WHAT YOU SHOULD DO:
For the data below, the lines that hold "XNOR" should be counted; only the resulting number is expected.

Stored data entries
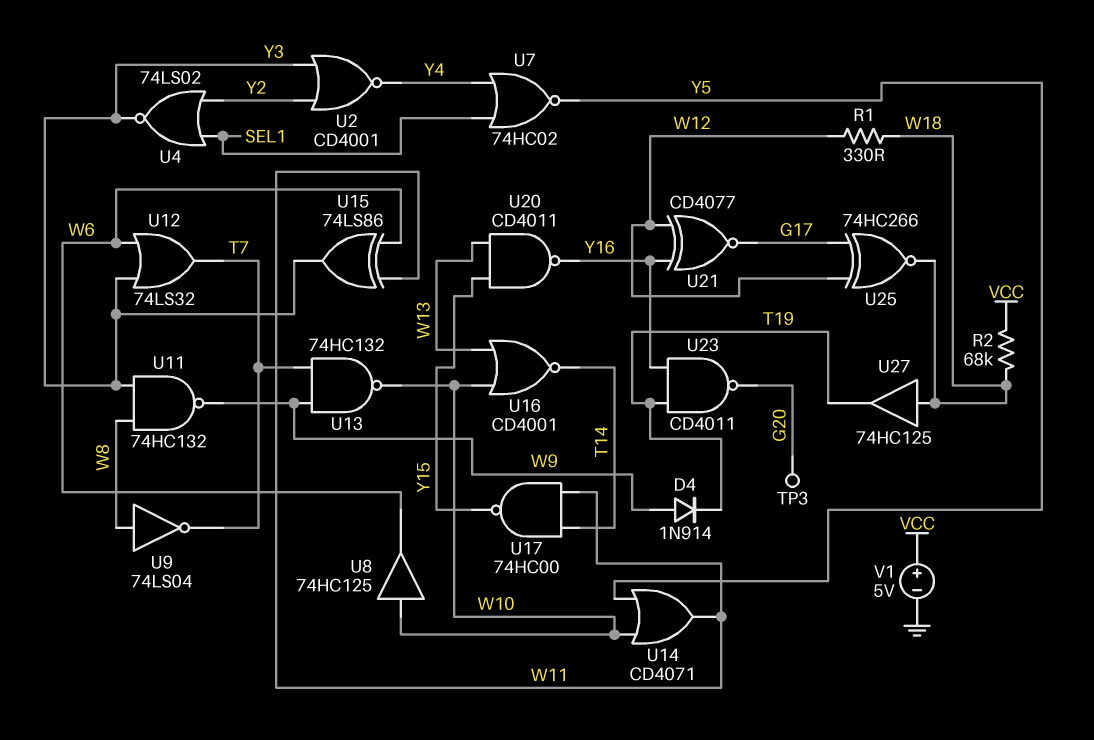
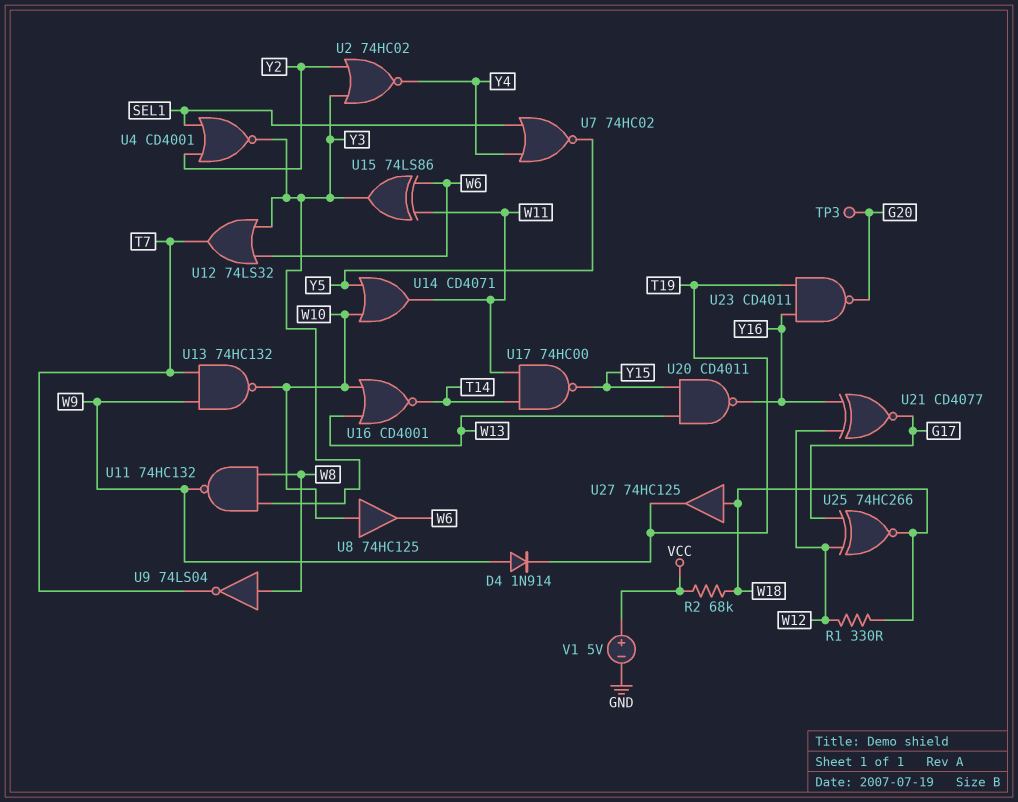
U2: NOR CD4001 (in Y2, in Y3, out Y4) -> NOR 74HC02 (in Y2, in Y3, out Y4)
U4: NOR 74LS02 (in SEL1, in Y2, out Y3) -> NOR CD4001 (in SEL1, in Y2, out Y3)

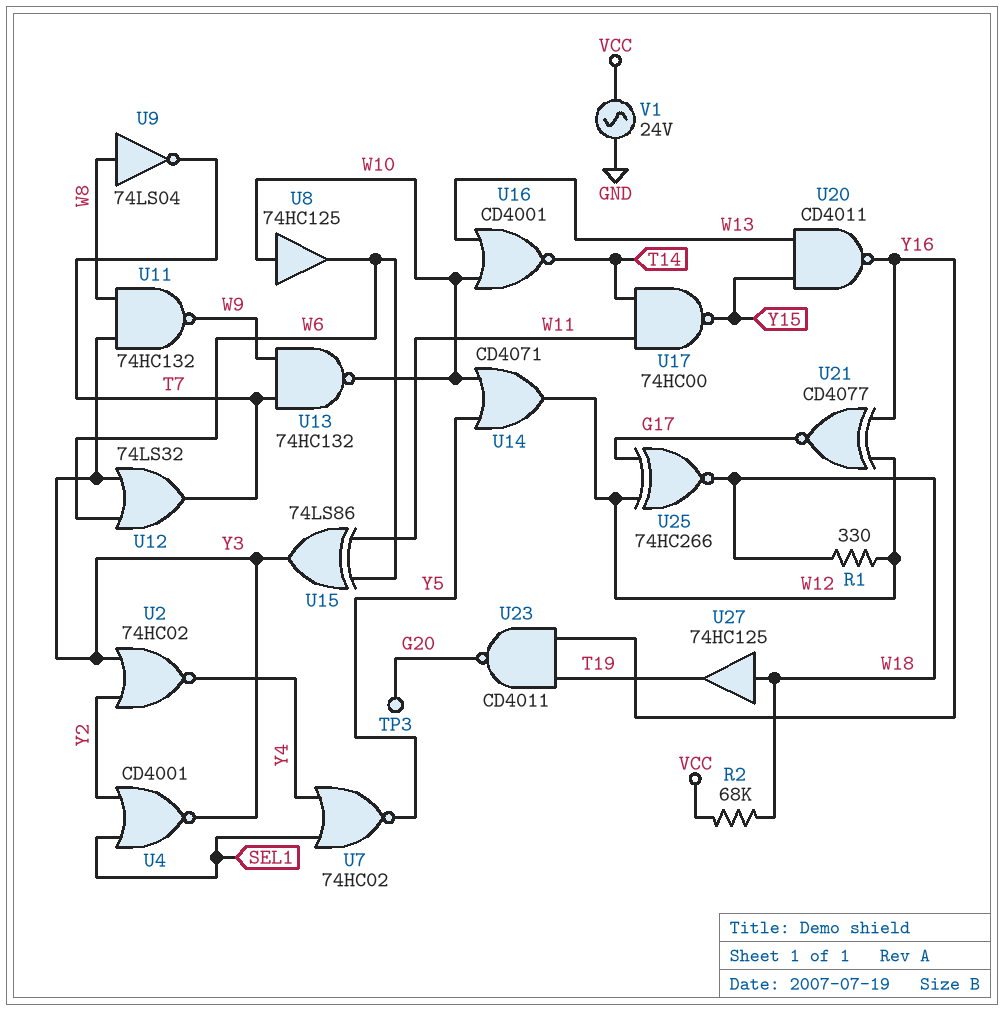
D4: diode 1N914 (A W9, K T19) -> none
U14: OR CD4071 (in W10, in Y5, out W11) -> OR CD4071 (in W10, in Y5, out W12)
V1: 5V (plus VCC, minus GND) -> AC 24V (GND, VCC)

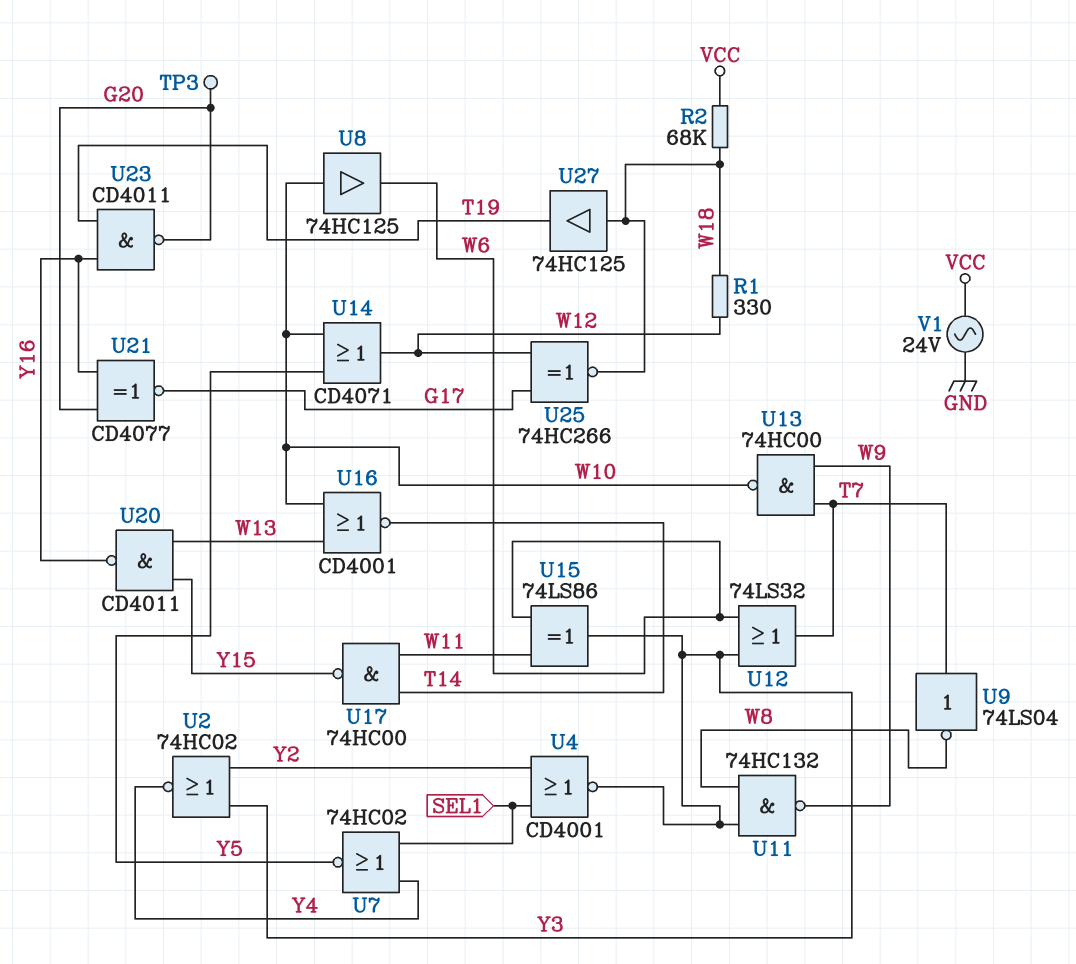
U9: NOT 74LS04 (in W8, out T7) -> NOT 74LS04 (in T7, out W8)
U13: NAND 74HC132 (in T7, in W9, out W10) -> NAND 74HC00 (in T7, in W9, out W10)
U21: XNOR CD4077 (in W12, in Y16, out G17) -> XNOR CD4077 (in G20, in Y16, out G17)

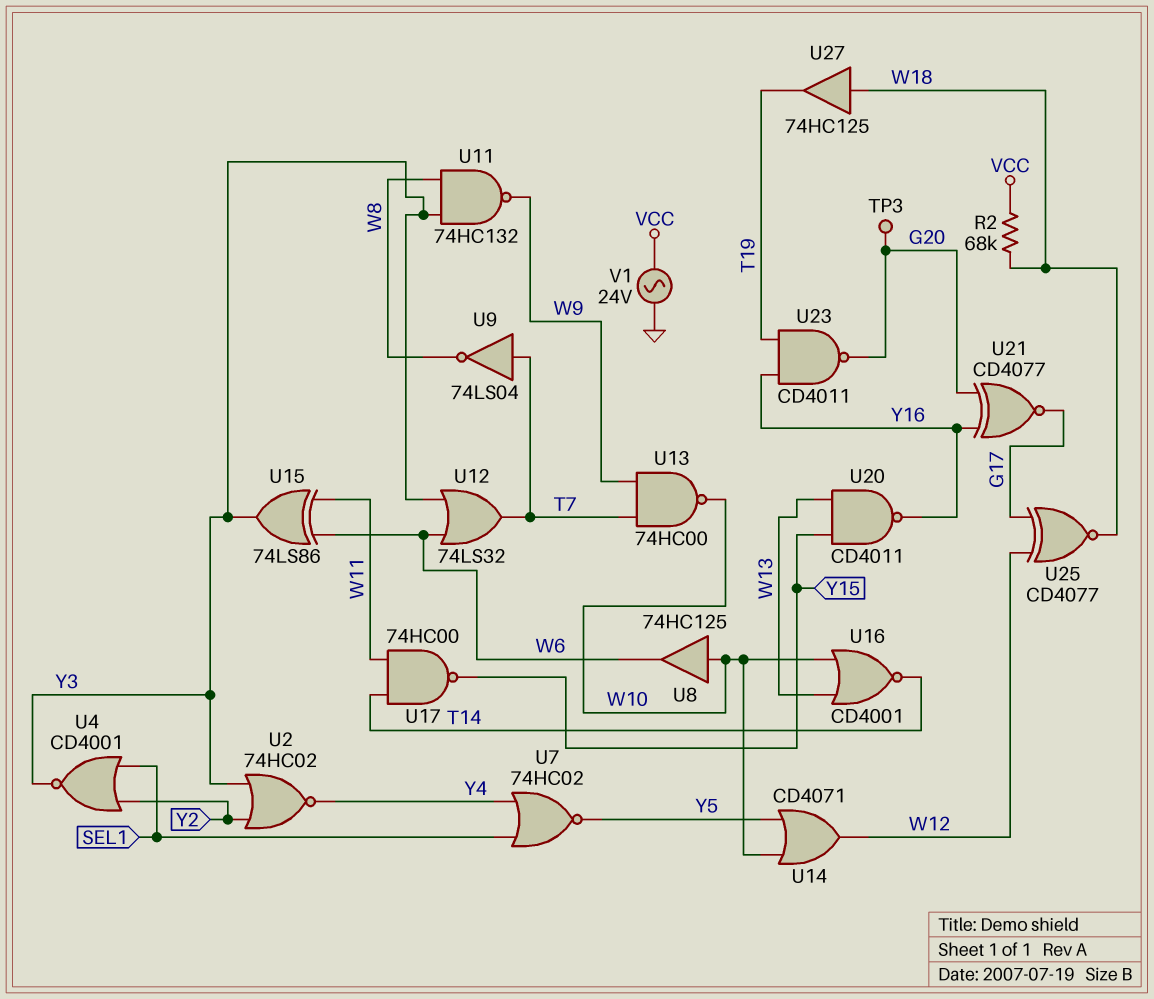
R1: 330 (W12, W18) -> none
U25: XNOR 74HC266 (in G17, in W12, out W18) -> XNOR CD4077 (in G17, in W12, out W18)

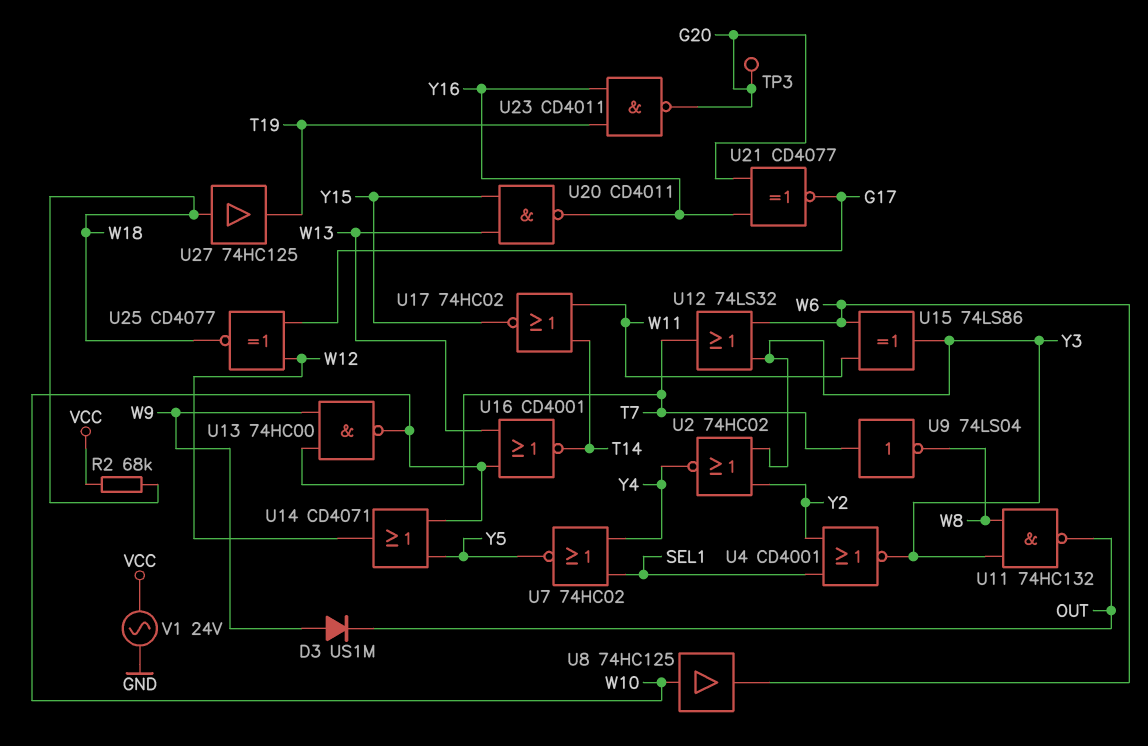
D3: none -> diode US1M (A W9, K OUT)
U11: NAND 74HC132 (in W8, in Y3, out W9) -> NAND 74HC132 (in W8, in Y3, out OUT)
U17: NAND 74HC00 (in T14, in W11, out Y15) -> NOR 74HC02 (in T14, in W11, out Y15)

ANSWER TO THE PROBLEM:
2